* _TASK BRIEF_
Without the pictures, set down every line of the data exactly.
..............................
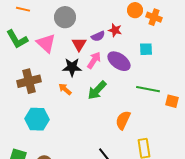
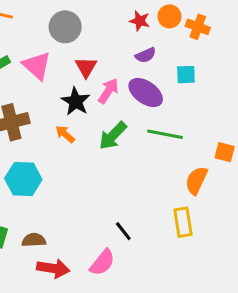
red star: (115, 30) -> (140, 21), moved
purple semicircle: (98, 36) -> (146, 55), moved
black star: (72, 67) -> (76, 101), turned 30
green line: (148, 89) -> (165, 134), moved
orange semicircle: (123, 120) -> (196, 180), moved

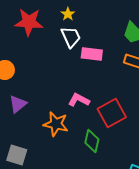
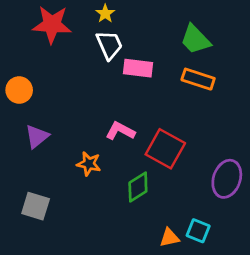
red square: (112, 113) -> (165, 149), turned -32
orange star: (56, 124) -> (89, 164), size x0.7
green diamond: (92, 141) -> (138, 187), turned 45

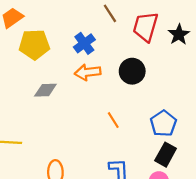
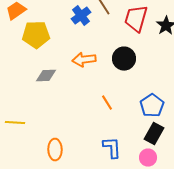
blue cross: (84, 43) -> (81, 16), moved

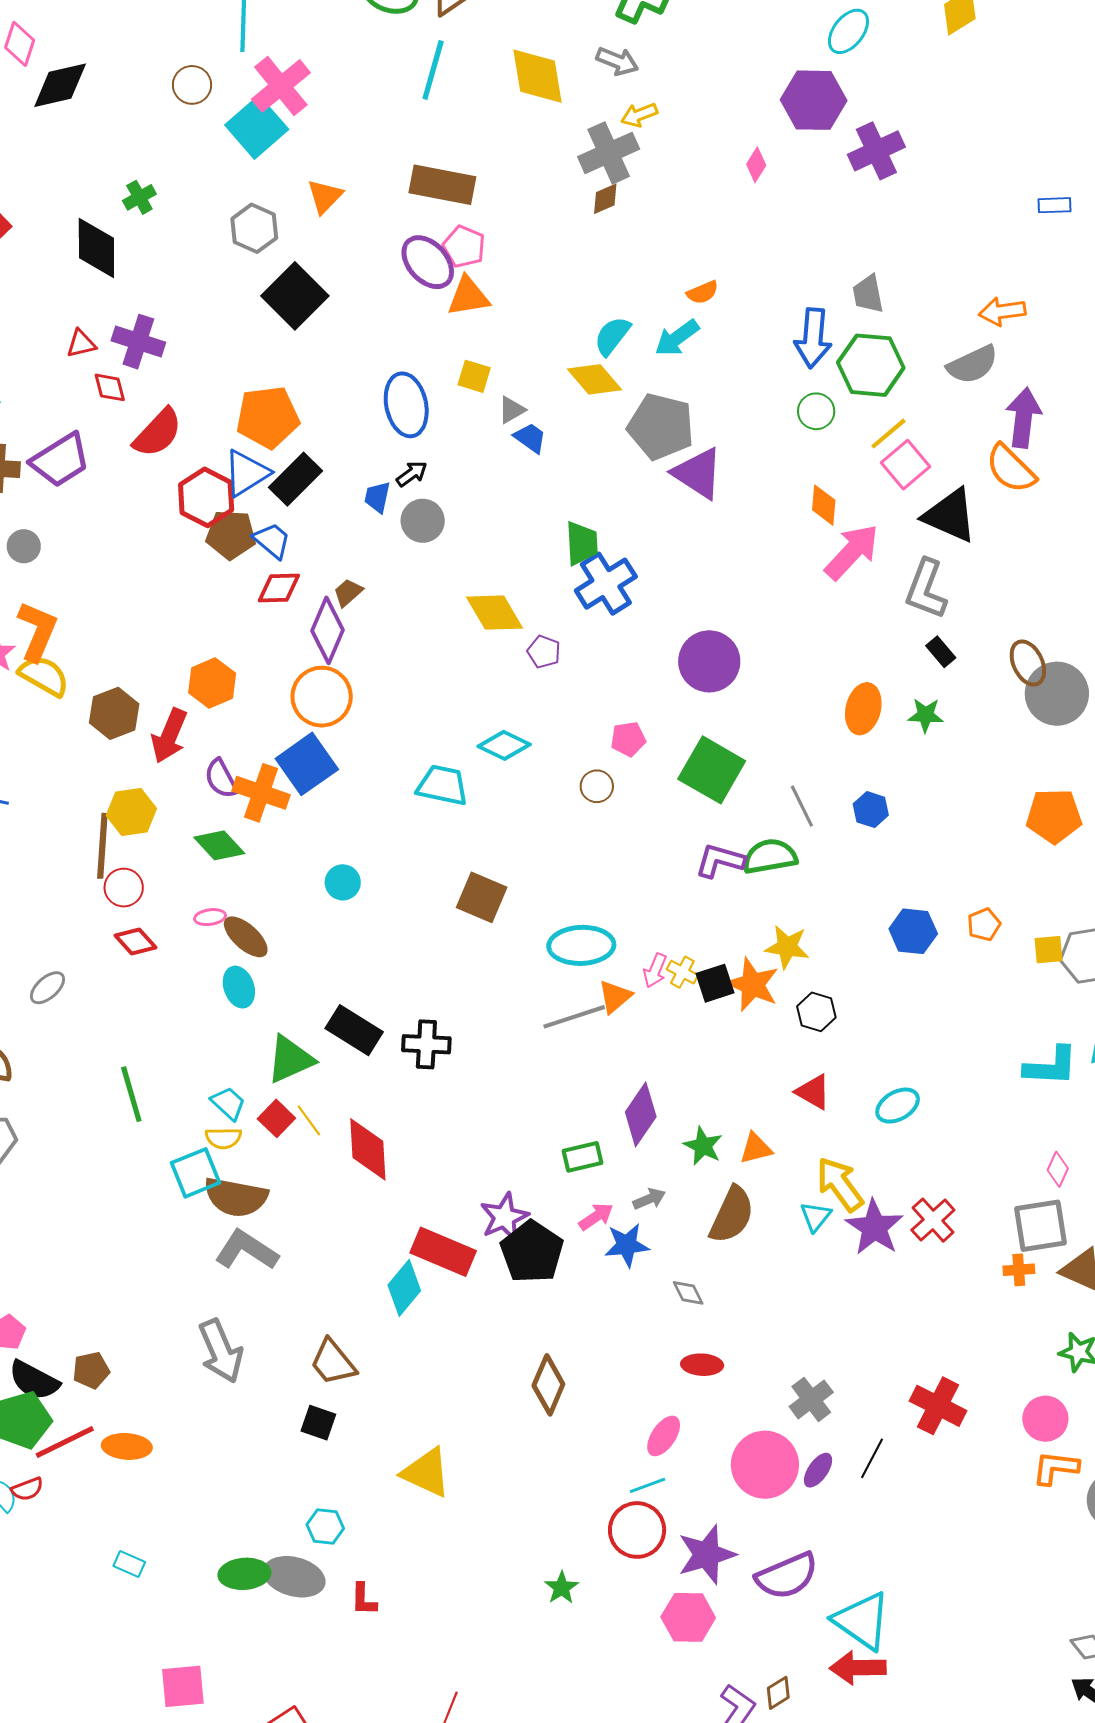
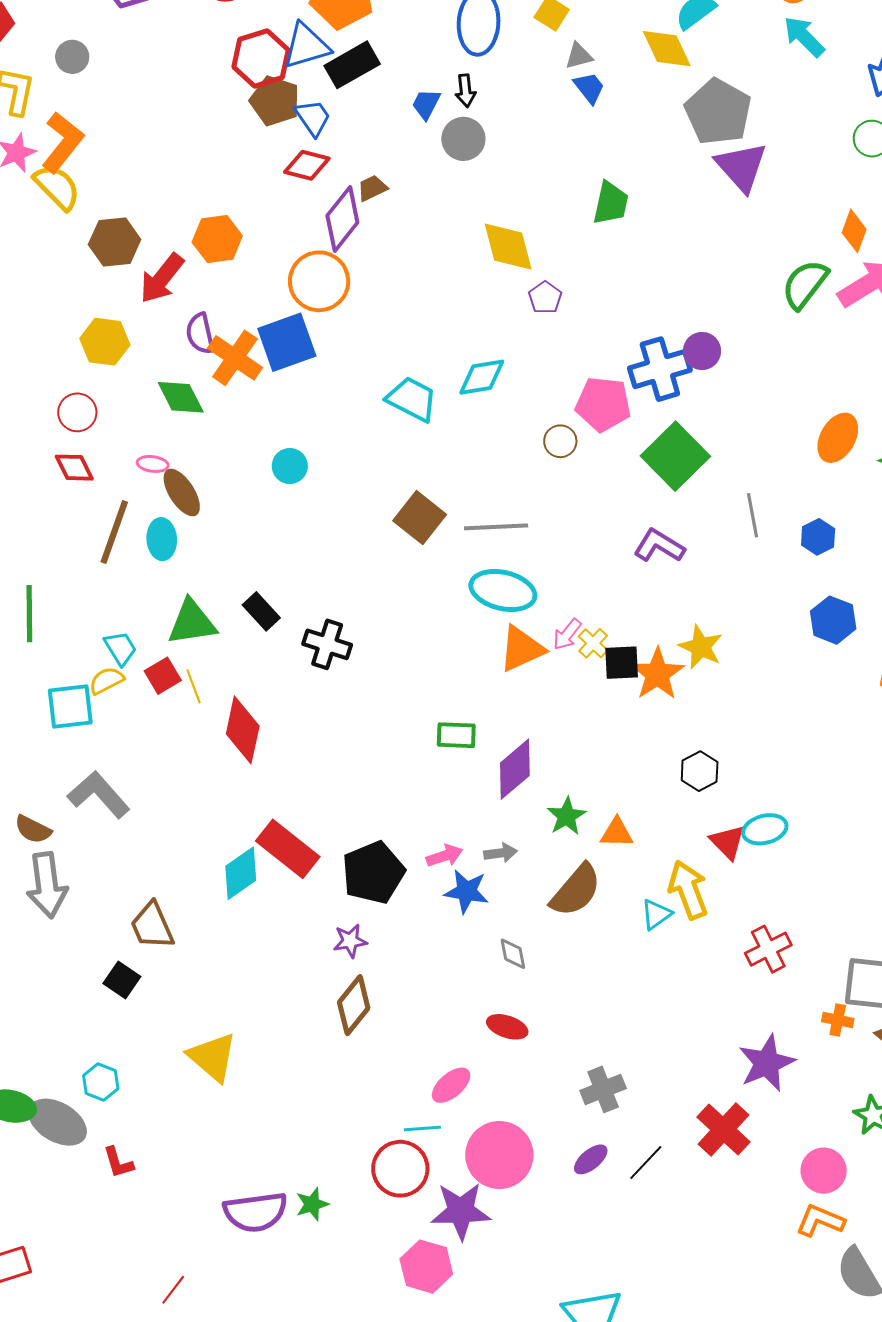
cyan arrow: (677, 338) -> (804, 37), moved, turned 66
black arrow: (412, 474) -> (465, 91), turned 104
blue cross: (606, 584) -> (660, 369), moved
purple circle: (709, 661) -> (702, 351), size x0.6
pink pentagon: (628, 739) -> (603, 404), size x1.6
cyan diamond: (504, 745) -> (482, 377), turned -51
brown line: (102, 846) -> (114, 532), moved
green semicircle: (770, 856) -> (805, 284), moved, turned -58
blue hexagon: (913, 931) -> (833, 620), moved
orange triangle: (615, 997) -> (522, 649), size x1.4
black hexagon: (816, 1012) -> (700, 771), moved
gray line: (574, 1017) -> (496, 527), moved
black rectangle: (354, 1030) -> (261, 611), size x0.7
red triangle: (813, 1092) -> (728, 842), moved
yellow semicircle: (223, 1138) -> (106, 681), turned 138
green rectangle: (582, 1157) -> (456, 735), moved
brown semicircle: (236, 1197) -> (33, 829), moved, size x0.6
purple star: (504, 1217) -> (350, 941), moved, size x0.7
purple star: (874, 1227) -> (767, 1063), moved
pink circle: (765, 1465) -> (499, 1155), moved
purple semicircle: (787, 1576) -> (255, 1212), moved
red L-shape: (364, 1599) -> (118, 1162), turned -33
..............................
* _ANSWER TO THE PROBLEM_
red star: (115, 30) -> (140, 21), moved
purple semicircle: (98, 36) -> (146, 55), moved
black star: (72, 67) -> (76, 101), turned 30
green line: (148, 89) -> (165, 134), moved
orange semicircle: (123, 120) -> (196, 180), moved

red square: (112, 113) -> (165, 149), turned -32
orange star: (56, 124) -> (89, 164), size x0.7
green diamond: (92, 141) -> (138, 187), turned 45

blue cross: (84, 43) -> (81, 16), moved

cyan arrow: (677, 338) -> (804, 37), moved, turned 66
black arrow: (412, 474) -> (465, 91), turned 104
blue cross: (606, 584) -> (660, 369), moved
purple circle: (709, 661) -> (702, 351), size x0.6
pink pentagon: (628, 739) -> (603, 404), size x1.6
cyan diamond: (504, 745) -> (482, 377), turned -51
brown line: (102, 846) -> (114, 532), moved
green semicircle: (770, 856) -> (805, 284), moved, turned -58
blue hexagon: (913, 931) -> (833, 620), moved
orange triangle: (615, 997) -> (522, 649), size x1.4
black hexagon: (816, 1012) -> (700, 771), moved
gray line: (574, 1017) -> (496, 527), moved
black rectangle: (354, 1030) -> (261, 611), size x0.7
red triangle: (813, 1092) -> (728, 842), moved
yellow semicircle: (223, 1138) -> (106, 681), turned 138
green rectangle: (582, 1157) -> (456, 735), moved
brown semicircle: (236, 1197) -> (33, 829), moved, size x0.6
purple star: (504, 1217) -> (350, 941), moved, size x0.7
purple star: (874, 1227) -> (767, 1063), moved
pink circle: (765, 1465) -> (499, 1155), moved
purple semicircle: (787, 1576) -> (255, 1212), moved
red L-shape: (364, 1599) -> (118, 1162), turned -33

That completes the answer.